What is needed
Set down word for word the lines that begin the entries and run through the line containing "105 degrees counterclockwise". Give nothing further.

Excerpts from a dataset
____________________

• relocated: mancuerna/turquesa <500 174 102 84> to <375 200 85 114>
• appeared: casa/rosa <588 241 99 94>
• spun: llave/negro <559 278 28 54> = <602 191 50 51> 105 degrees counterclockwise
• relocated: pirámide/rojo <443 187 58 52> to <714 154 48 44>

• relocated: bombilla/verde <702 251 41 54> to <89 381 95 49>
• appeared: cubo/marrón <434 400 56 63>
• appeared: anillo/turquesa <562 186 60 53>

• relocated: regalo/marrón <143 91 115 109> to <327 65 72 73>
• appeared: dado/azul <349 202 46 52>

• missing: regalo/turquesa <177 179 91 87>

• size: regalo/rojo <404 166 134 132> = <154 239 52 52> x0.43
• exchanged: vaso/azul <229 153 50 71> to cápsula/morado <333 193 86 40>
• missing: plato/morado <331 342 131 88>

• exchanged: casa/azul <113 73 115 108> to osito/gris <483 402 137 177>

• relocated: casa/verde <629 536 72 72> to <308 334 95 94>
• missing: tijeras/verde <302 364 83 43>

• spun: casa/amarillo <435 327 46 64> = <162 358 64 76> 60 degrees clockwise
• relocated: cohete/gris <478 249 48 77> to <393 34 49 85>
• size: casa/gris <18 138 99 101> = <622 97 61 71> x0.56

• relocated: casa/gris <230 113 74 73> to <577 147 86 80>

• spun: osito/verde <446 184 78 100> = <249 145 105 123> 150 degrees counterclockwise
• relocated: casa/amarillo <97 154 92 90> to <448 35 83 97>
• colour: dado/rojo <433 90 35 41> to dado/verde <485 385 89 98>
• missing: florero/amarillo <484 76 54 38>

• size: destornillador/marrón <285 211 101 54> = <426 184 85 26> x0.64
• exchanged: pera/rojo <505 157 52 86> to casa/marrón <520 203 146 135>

____________________

Answer space
• relocated: mancuerna/turquesa <500 174 102 84> to <375 200 85 114>
• appeared: casa/rosa <588 241 99 94>
• spun: llave/negro <559 278 28 54> = <602 191 50 51> 105 degrees counterclockwise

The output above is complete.